EXERCISE INSTRUCTIONS: Pull out the part of the data that opens with the line containing "Return the [x, y]" and closes with the line containing "geometric [1004, 232]", and reproduce those lines without any change, both of those lines included.

++++ SUPPLIED DATA

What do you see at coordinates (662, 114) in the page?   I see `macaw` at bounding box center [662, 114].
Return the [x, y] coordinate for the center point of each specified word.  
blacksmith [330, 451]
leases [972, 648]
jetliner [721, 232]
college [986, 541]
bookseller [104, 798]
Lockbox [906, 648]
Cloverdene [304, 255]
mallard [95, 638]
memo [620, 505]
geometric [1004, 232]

++++++++
++++ SUPPLIED DATA

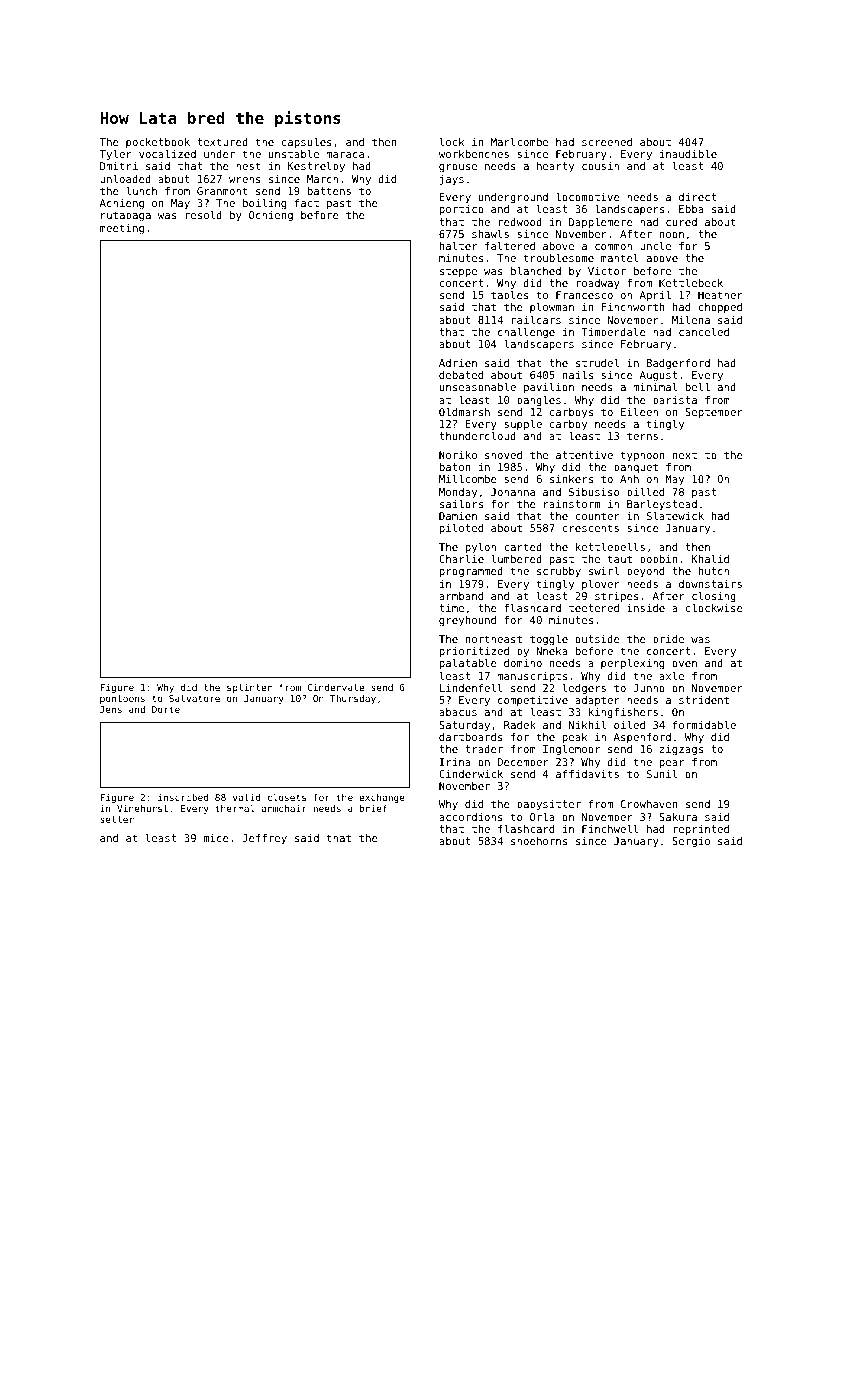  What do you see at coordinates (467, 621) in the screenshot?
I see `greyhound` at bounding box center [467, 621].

++++++++
++++ SUPPLIED DATA

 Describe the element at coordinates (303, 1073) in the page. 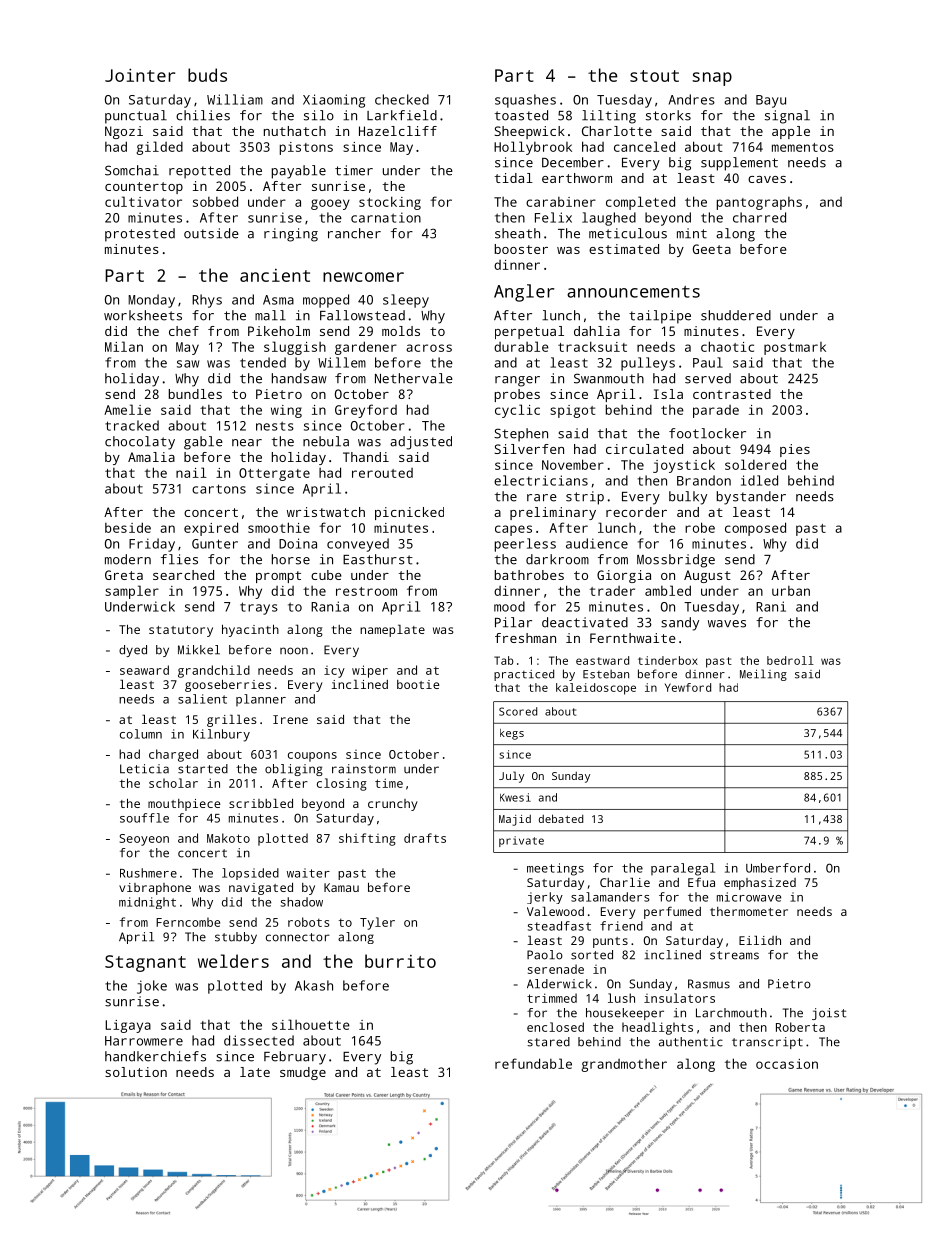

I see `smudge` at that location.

++++++++

ANSWER TO THIS PROBLEM:
Return the [x, y] coordinate for the center point of each specified word.  
blacksmith [330, 451]
leases [972, 648]
jetliner [721, 232]
college [986, 541]
bookseller [104, 798]
Lockbox [906, 648]
Cloverdene [304, 255]
mallard [95, 638]
memo [620, 505]
geometric [1004, 232]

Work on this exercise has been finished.